Dataset excerpts:
## begin

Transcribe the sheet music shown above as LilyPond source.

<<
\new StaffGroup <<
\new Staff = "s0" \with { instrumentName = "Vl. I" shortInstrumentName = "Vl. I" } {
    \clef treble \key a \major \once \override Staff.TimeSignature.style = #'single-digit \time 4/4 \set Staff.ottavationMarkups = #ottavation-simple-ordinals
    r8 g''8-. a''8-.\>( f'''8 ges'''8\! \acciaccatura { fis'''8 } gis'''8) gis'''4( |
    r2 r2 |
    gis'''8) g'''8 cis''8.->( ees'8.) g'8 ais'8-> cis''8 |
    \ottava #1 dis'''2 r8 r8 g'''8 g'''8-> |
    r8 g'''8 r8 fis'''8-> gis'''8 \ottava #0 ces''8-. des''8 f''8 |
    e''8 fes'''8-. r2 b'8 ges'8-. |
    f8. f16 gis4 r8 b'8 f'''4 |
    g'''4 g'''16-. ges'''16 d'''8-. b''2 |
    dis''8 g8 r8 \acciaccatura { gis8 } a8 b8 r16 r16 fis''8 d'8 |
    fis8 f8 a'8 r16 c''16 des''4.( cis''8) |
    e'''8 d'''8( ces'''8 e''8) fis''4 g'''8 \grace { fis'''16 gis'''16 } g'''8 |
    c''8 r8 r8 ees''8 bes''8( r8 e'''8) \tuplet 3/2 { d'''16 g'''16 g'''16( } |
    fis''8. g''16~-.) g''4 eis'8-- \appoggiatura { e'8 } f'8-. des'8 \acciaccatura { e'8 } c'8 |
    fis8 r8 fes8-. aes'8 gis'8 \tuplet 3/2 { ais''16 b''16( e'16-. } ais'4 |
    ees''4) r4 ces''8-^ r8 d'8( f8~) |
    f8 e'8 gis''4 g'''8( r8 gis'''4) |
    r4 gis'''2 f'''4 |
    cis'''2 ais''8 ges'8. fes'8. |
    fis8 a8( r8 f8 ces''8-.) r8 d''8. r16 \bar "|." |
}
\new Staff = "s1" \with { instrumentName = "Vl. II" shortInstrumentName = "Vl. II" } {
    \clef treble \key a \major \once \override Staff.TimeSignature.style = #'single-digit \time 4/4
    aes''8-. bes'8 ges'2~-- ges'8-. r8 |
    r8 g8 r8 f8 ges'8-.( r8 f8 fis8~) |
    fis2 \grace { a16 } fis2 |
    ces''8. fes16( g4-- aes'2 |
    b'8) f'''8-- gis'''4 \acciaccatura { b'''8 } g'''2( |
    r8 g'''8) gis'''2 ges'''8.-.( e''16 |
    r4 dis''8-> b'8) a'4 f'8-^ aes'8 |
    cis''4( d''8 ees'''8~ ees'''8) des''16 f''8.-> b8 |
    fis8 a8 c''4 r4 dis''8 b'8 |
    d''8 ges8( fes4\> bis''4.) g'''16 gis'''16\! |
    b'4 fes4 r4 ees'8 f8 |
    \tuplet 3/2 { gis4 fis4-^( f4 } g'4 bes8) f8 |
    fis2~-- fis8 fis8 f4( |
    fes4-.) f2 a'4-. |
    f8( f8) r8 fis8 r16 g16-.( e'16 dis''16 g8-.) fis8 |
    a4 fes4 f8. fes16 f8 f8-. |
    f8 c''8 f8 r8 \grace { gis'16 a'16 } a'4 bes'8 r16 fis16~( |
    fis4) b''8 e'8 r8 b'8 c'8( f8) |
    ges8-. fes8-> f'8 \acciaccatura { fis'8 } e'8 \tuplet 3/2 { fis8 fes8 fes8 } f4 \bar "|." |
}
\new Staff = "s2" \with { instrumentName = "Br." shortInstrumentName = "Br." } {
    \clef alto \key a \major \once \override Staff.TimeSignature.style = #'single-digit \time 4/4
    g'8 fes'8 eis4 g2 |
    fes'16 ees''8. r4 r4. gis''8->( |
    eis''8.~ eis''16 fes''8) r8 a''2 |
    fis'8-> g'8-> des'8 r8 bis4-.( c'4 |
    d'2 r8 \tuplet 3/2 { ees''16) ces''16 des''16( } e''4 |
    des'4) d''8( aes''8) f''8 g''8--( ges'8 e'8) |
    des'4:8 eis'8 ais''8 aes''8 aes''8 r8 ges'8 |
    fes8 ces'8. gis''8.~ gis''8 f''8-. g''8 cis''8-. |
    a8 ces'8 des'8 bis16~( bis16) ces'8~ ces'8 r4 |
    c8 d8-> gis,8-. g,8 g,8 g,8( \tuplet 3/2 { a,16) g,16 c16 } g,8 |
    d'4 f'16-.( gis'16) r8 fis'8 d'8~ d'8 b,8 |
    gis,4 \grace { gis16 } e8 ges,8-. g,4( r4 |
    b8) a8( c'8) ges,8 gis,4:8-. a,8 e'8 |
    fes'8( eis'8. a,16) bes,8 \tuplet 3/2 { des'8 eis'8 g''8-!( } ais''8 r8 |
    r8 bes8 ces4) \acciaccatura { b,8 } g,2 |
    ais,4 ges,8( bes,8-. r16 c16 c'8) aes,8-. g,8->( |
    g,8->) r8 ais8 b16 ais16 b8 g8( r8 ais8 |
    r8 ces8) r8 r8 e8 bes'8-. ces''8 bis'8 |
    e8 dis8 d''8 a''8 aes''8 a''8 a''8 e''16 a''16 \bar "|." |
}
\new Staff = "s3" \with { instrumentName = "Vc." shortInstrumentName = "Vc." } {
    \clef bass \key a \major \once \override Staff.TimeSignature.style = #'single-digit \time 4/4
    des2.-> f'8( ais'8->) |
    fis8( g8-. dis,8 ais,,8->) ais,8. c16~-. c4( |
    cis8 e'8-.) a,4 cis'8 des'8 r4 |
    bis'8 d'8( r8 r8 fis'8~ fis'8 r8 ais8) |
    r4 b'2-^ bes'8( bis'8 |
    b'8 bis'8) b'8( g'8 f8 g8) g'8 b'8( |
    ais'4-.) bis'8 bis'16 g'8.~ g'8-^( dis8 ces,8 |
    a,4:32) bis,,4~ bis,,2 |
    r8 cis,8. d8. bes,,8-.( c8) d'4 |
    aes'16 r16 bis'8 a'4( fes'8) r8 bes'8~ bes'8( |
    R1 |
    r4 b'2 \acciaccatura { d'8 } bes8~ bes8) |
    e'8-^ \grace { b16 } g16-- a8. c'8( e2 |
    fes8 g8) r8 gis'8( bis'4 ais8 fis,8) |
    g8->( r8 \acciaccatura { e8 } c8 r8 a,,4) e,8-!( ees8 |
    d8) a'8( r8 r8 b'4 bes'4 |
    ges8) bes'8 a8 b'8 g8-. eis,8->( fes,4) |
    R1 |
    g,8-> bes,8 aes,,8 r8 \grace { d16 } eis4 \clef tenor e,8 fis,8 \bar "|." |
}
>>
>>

## end

**What you have to do:**
Count the lines in the records that contain the string "time", treating uppercase and lowercase as different. Give only the number.

**Response to this exercise:**
4